Top of Material for this task
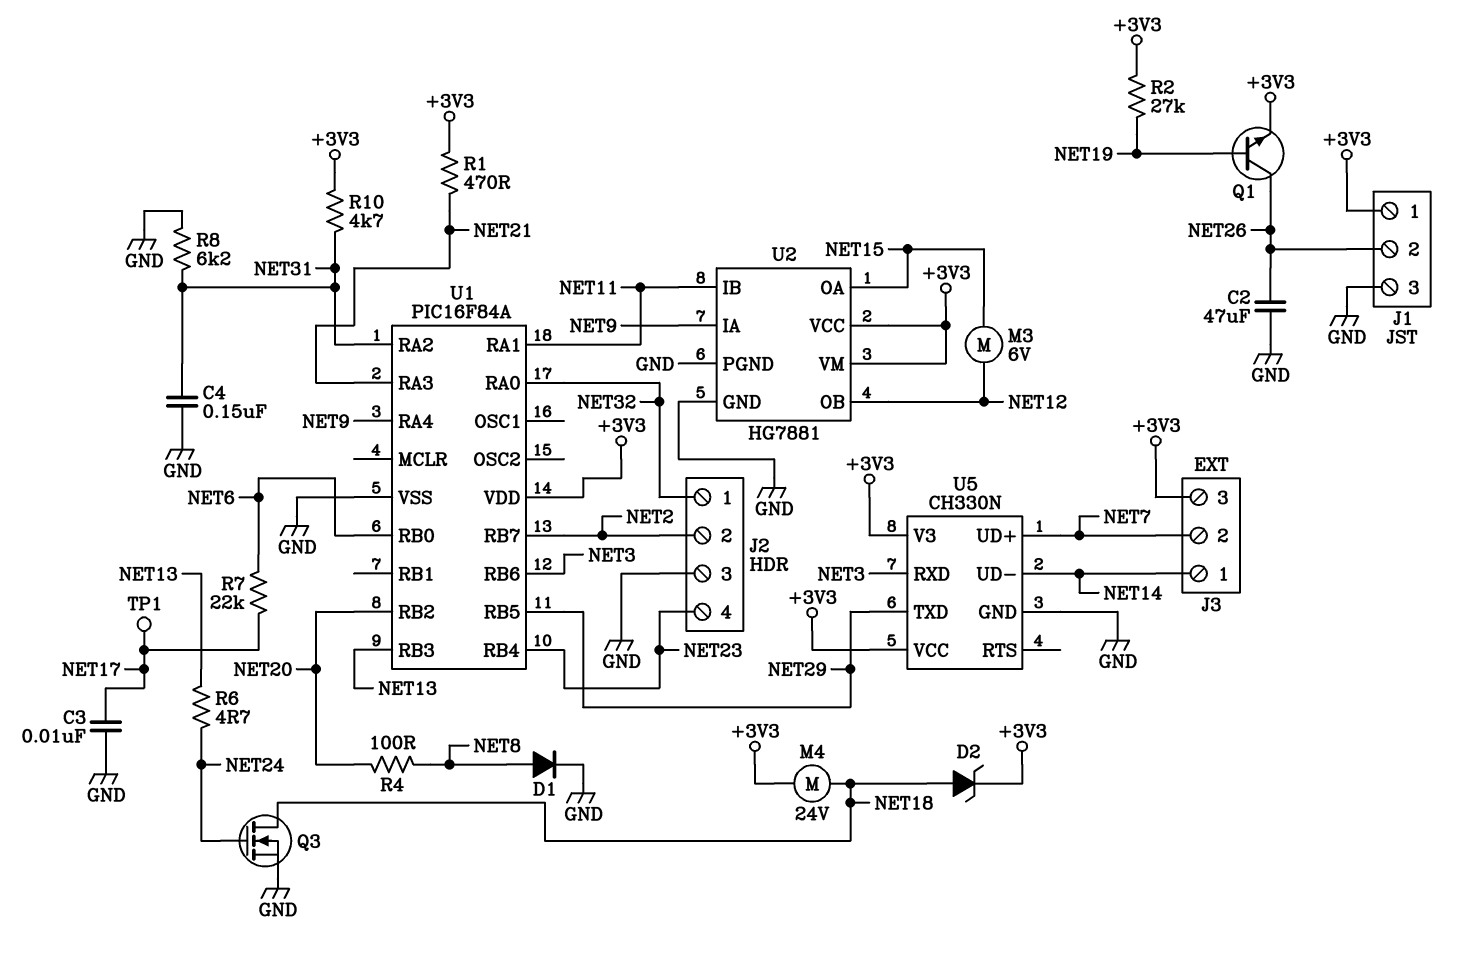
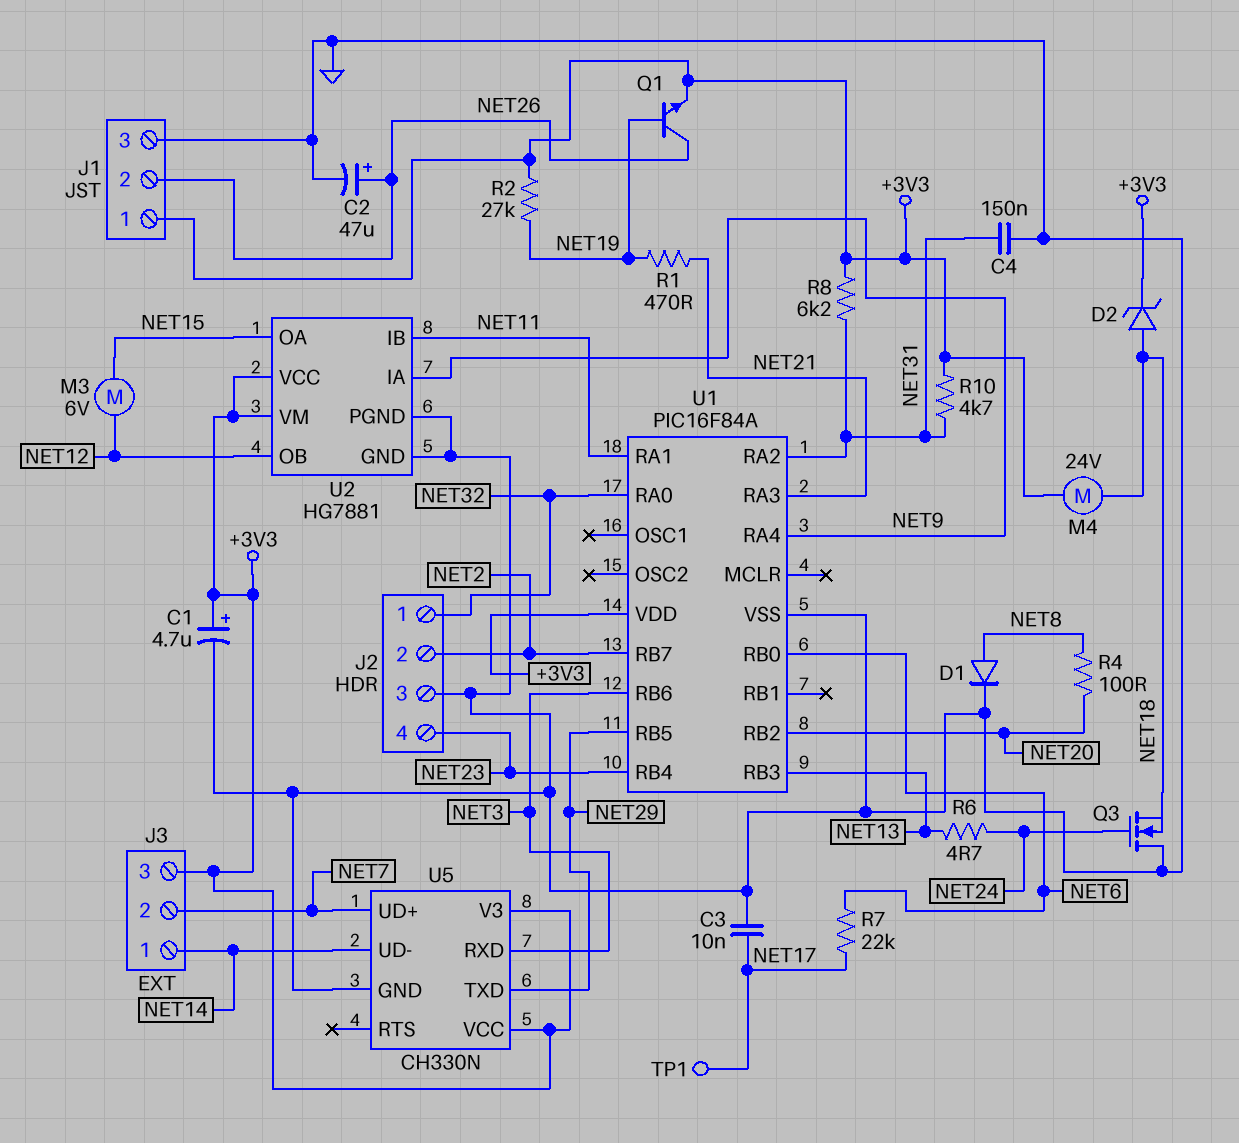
C1: none -> 4.7uF (plus +3V3, minus GND)
C2: 47uF (GND, NET26) -> 47uF (plus NET26, minus GND)
Q3: NMOS (G NET24, D NET18, S GND) -> NMOS (G NET24, D GND, S NET18)
R1: 470 (+3V3, NET21) -> 470 (NET19, NET21)
R8: 6.2k (GND, NET31) -> 6.2k (+3V3, NET31)

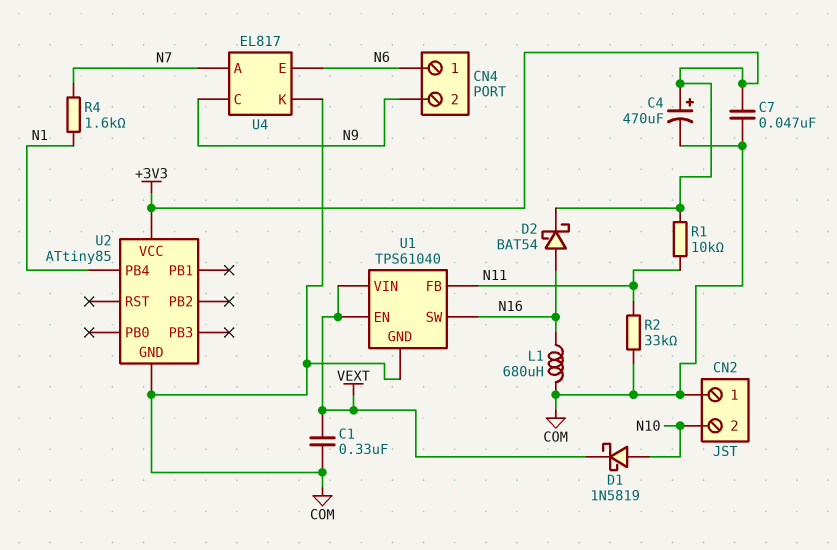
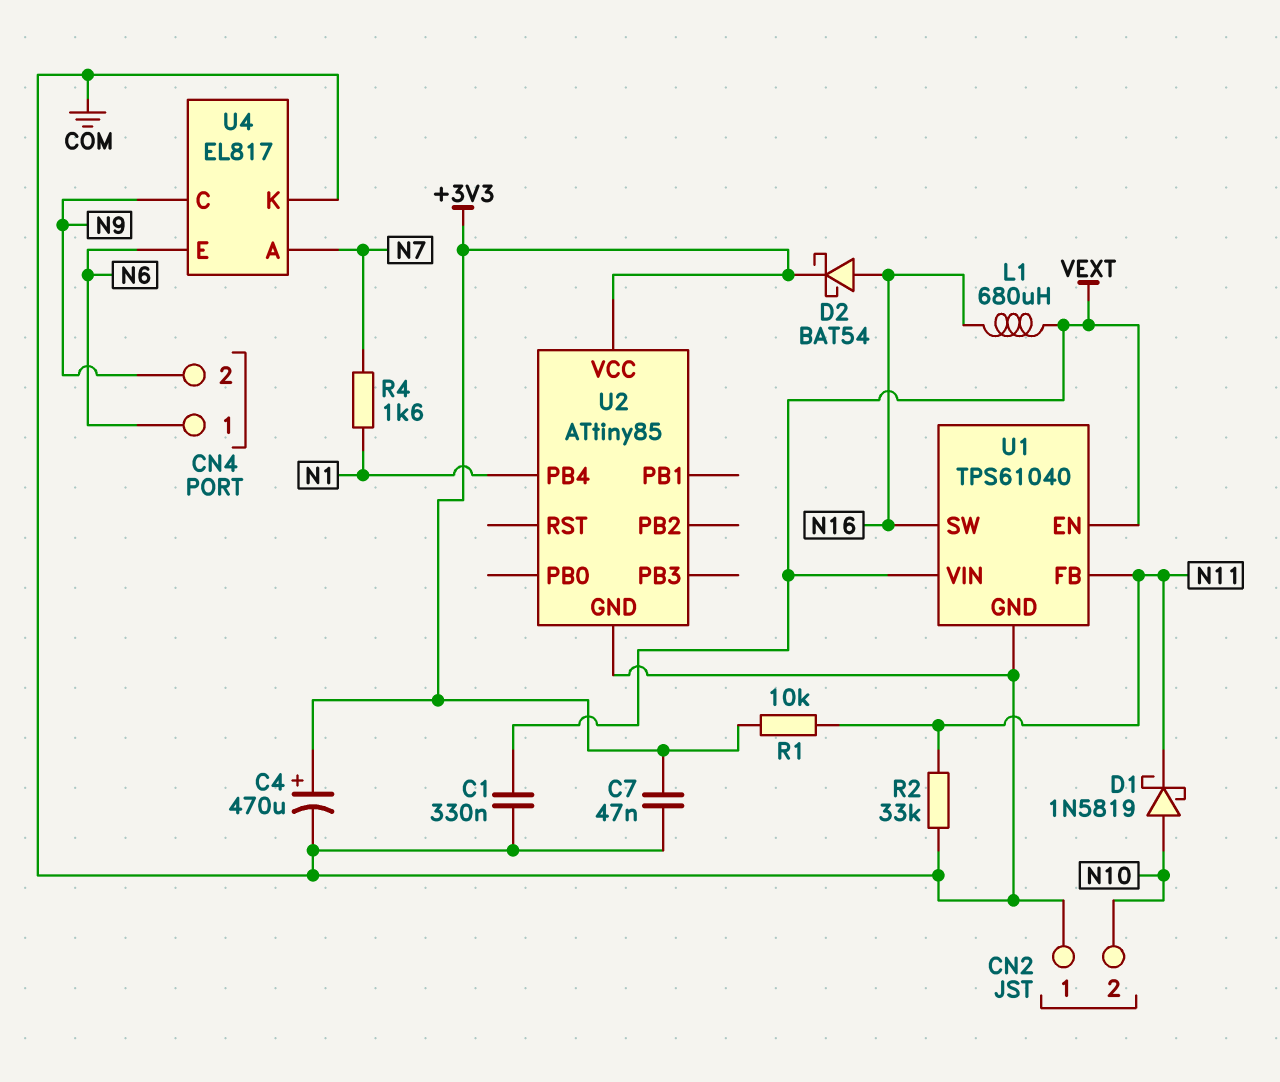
D1: schottky 1N5819 (A N10, K VEXT) -> schottky 1N5819 (A N10, K N11)
L1: 680uH (COM, N16) -> 680uH (N16, VEXT)

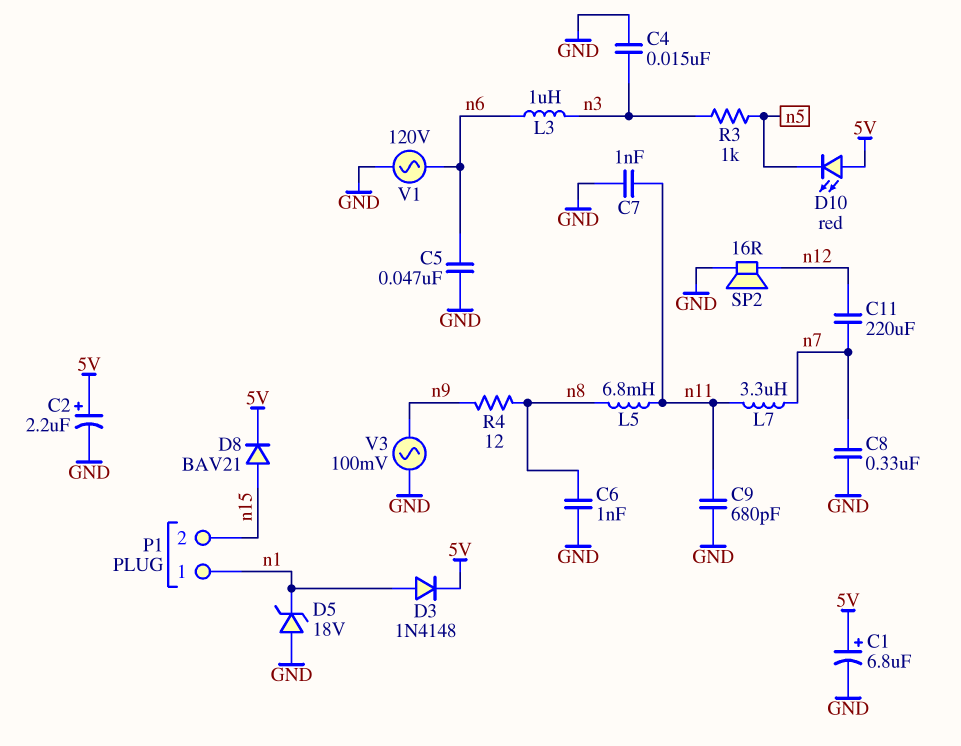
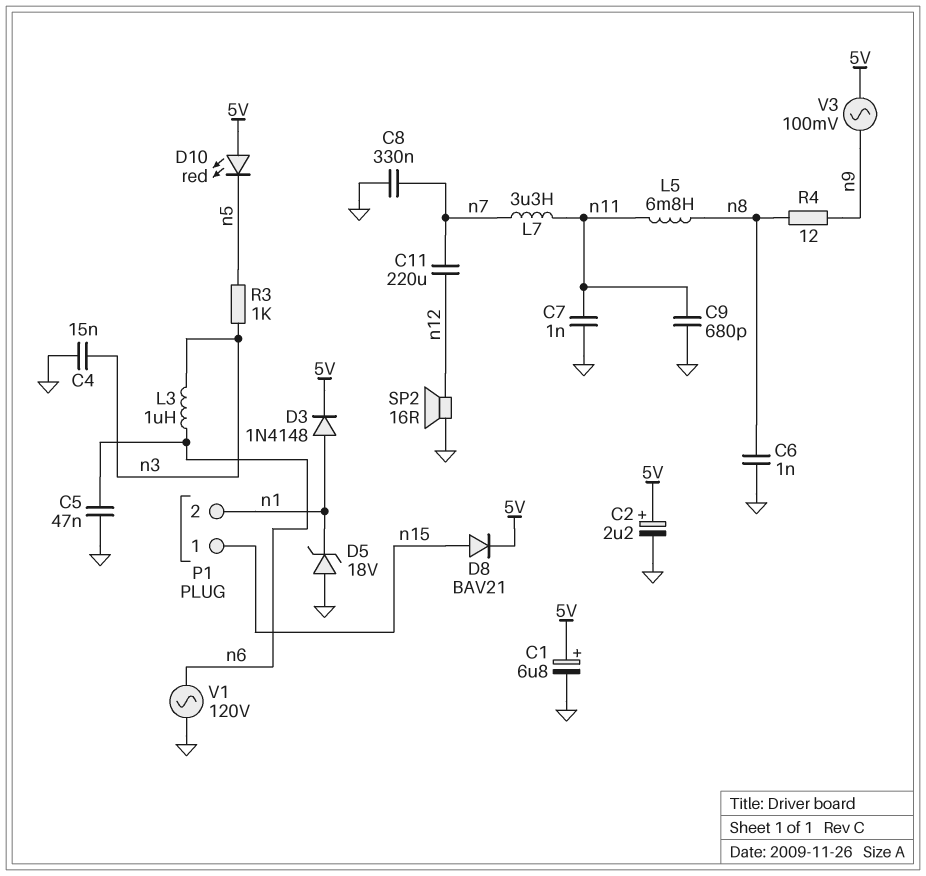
P1 pin 1: n1 -> n15
P1 pin 2: n15 -> n1
V3: AC 100mV (GND, n9) -> AC 100mV (5V, n9)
Bottom of Material for this task
**Goal of the exercise:** Only an exact copy of the lines from the one with "R1: 470 (+3V3, NET21) -> 470 (NET19, NET21)" through the last line of the listing should be given; pictures must not be included.

**Task answer:**
R1: 470 (+3V3, NET21) -> 470 (NET19, NET21)
R8: 6.2k (GND, NET31) -> 6.2k (+3V3, NET31)

D1: schottky 1N5819 (A N10, K VEXT) -> schottky 1N5819 (A N10, K N11)
L1: 680uH (COM, N16) -> 680uH (N16, VEXT)

P1 pin 1: n1 -> n15
P1 pin 2: n15 -> n1
V3: AC 100mV (GND, n9) -> AC 100mV (5V, n9)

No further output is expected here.